**Instructions to follow**
Report every line of the records below that contains the word "yellow".

**Information**
========================================================================

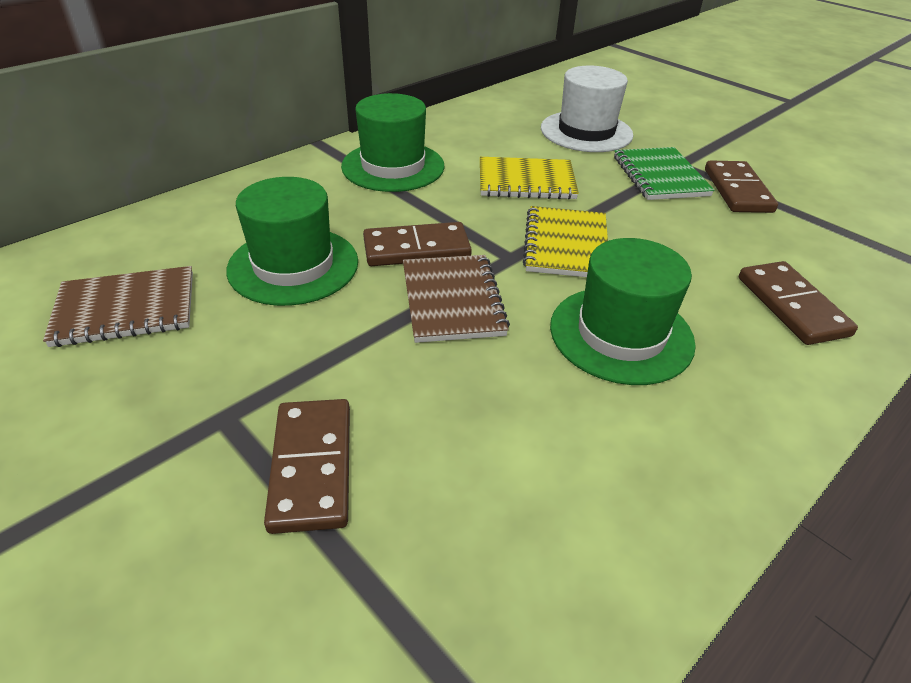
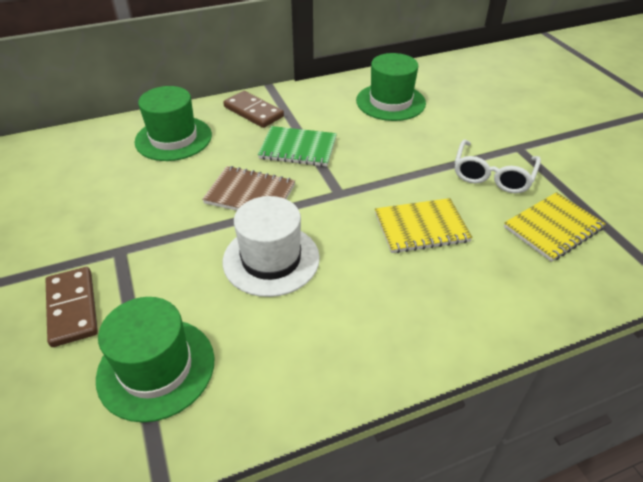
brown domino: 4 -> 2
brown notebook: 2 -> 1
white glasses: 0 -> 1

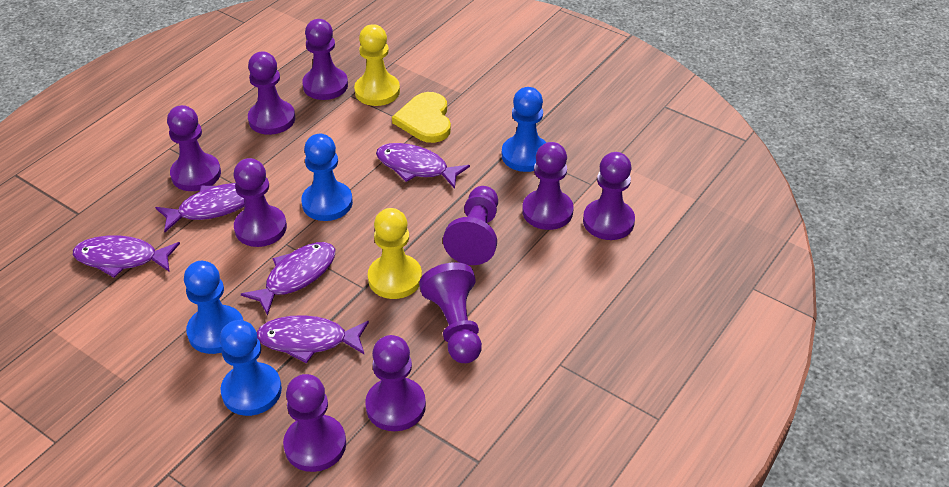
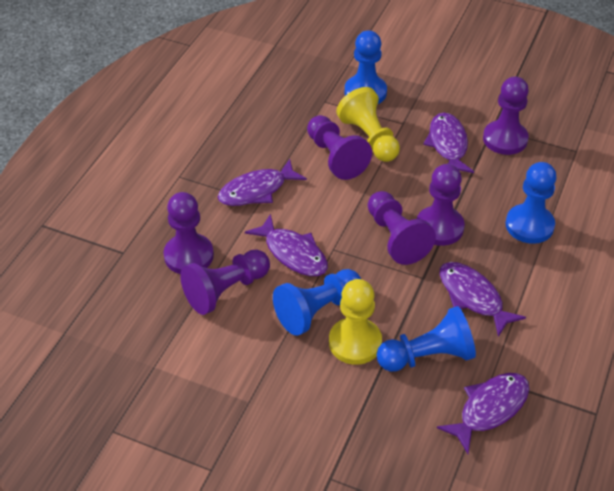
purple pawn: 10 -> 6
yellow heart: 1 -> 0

========================================================================

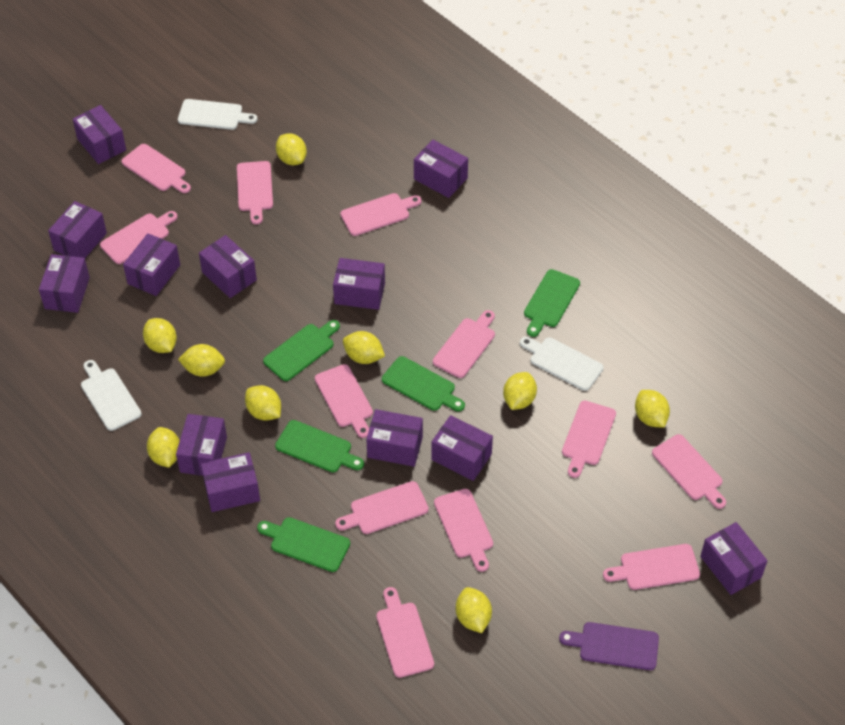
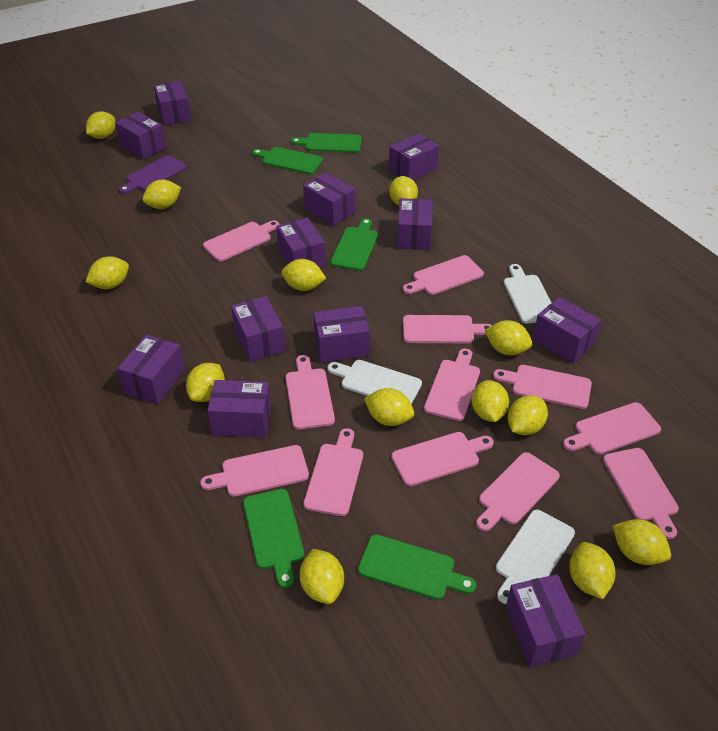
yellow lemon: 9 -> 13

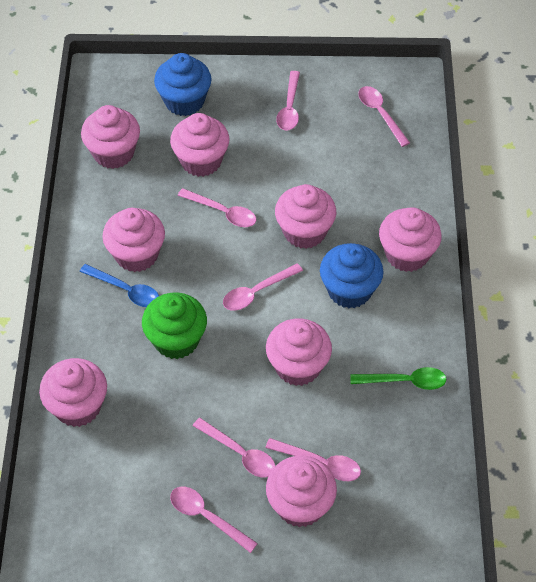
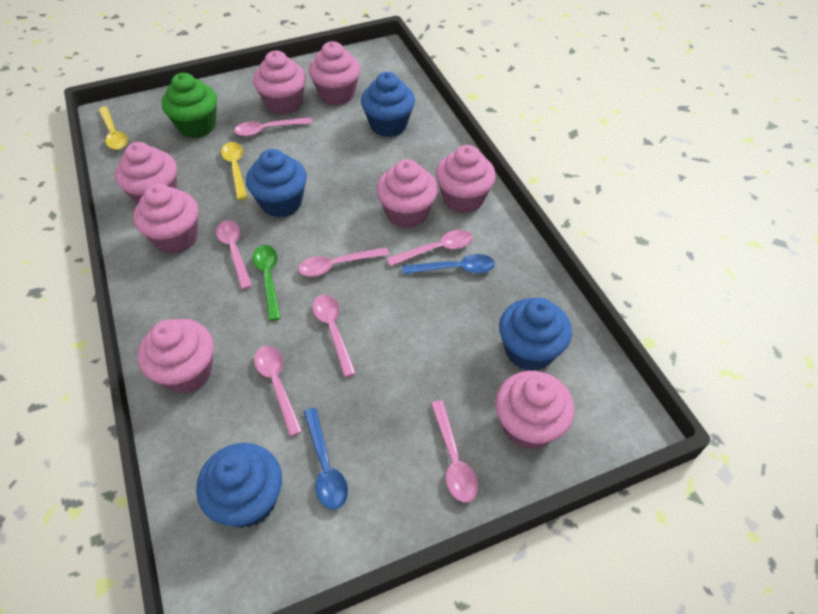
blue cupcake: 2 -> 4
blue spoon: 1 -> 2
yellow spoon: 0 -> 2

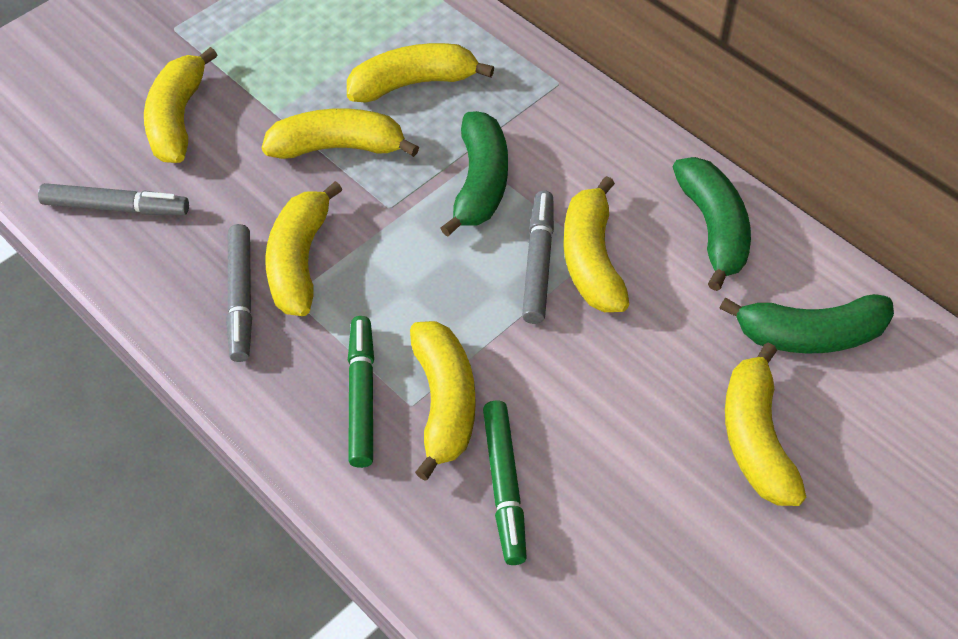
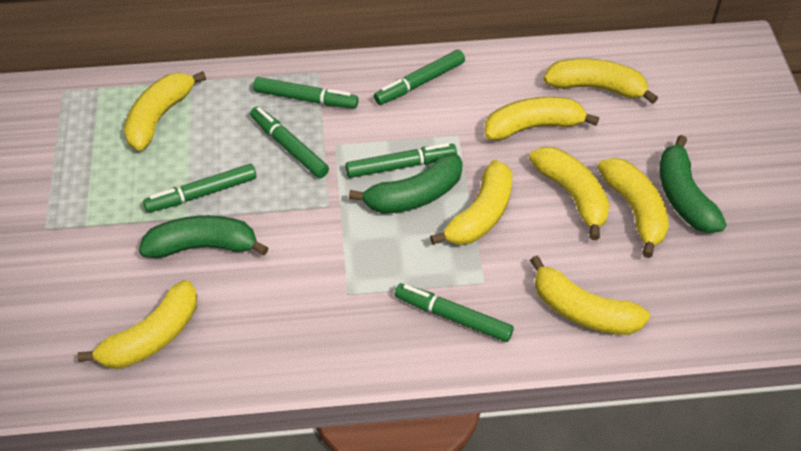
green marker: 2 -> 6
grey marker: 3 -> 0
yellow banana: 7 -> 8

========================================================================

**Written answer**
yellow heart: 1 -> 0
yellow lemon: 9 -> 13
yellow spoon: 0 -> 2
yellow banana: 7 -> 8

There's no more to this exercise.